__TASK ITEM__:
Transcribe only the lines of the listing below from the one holding "[449, 220, 559, 316]" through the one holding "[802, 210, 853, 249]", inclusive, without any change.

__TASK MATERIAL__:

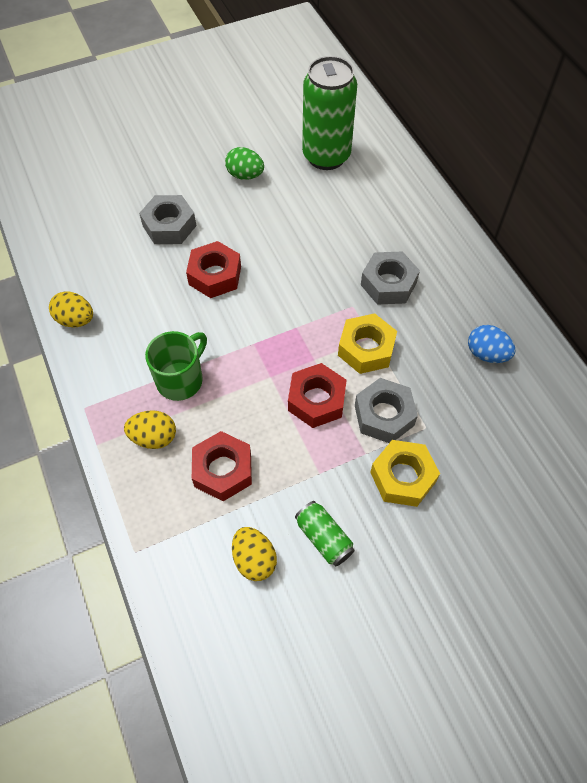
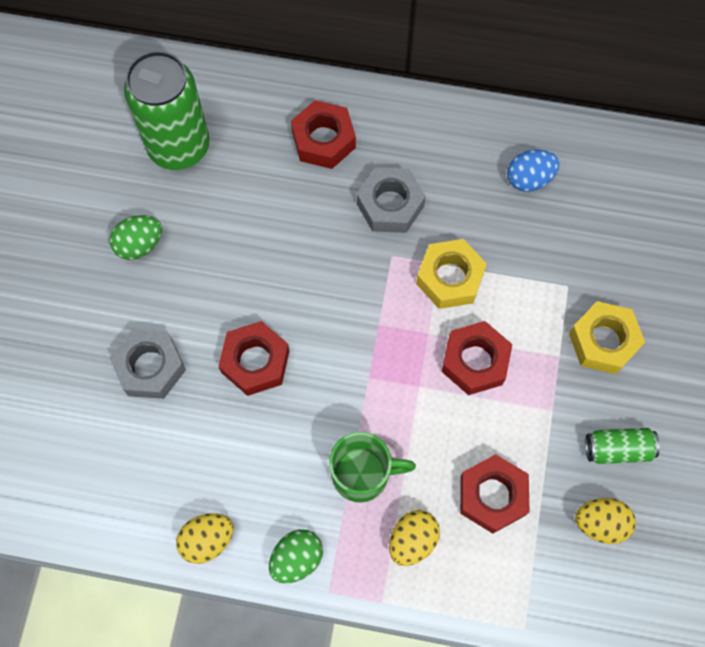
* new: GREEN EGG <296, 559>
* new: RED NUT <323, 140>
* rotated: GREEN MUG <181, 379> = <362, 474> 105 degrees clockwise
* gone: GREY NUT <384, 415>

--

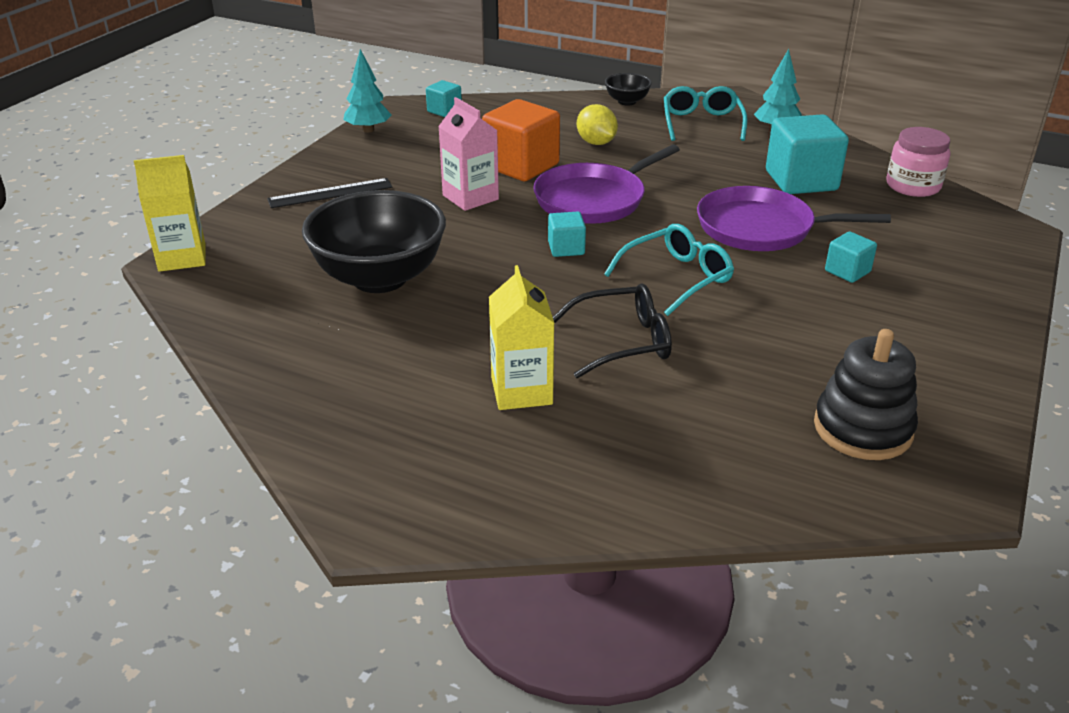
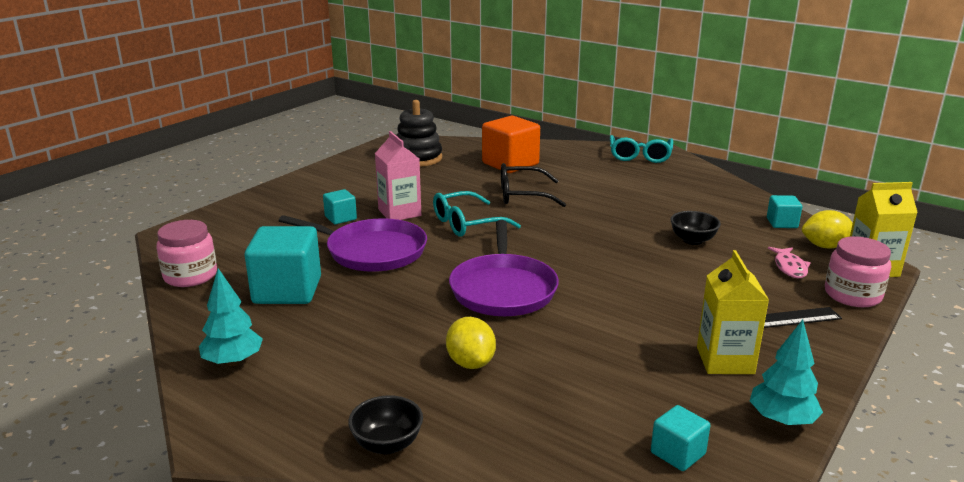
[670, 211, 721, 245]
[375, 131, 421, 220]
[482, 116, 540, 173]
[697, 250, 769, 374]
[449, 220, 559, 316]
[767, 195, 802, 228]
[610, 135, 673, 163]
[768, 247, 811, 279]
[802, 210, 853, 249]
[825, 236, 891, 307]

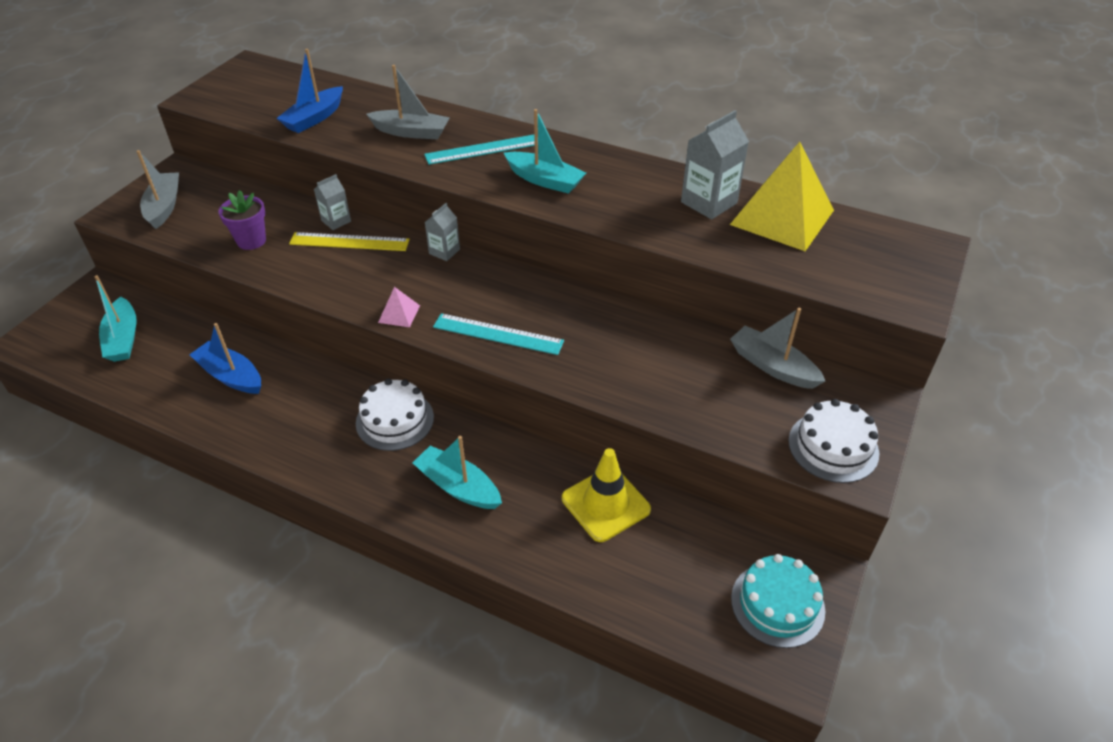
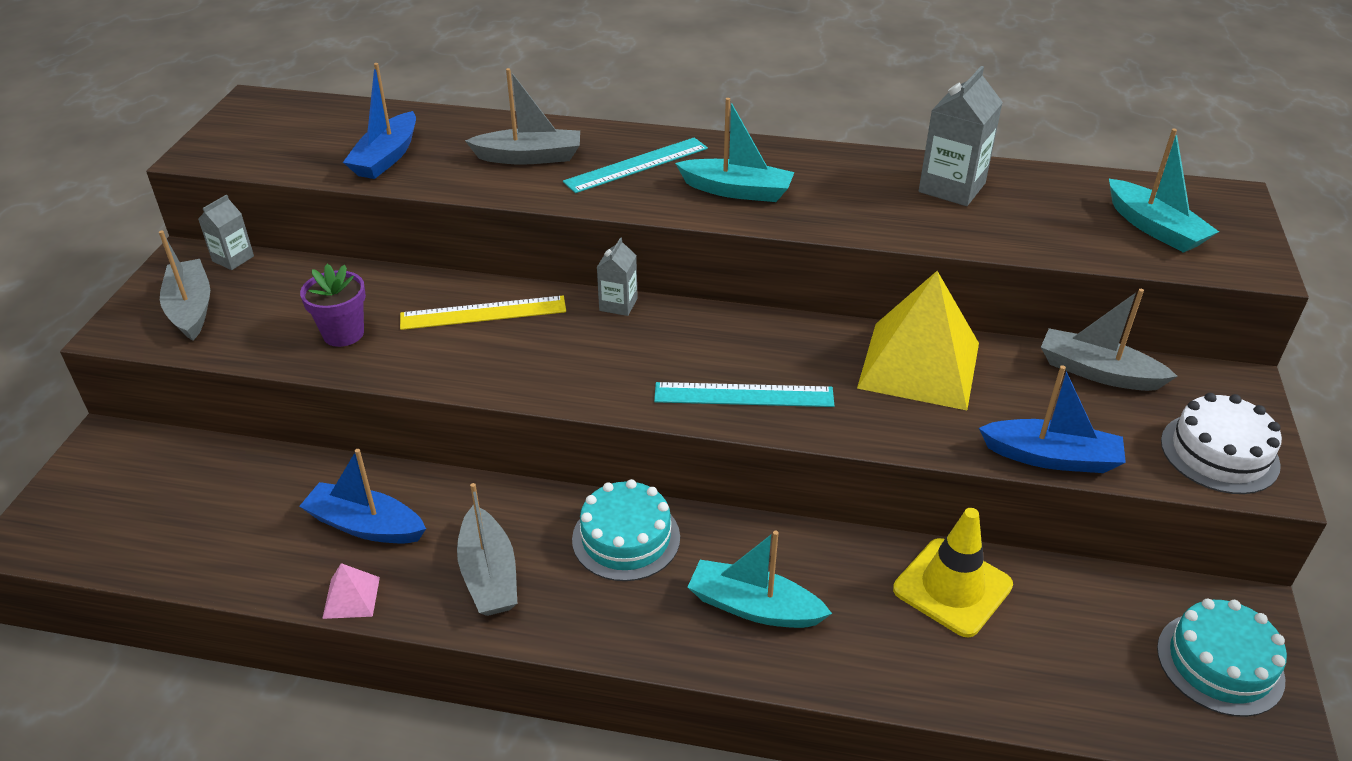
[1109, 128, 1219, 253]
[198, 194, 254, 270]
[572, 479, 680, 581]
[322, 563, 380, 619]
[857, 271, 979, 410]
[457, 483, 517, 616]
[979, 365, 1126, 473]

__RESULT FOR THIS EXERCISE__:
[449, 220, 559, 316]
[767, 195, 802, 228]
[610, 135, 673, 163]
[768, 247, 811, 279]
[802, 210, 853, 249]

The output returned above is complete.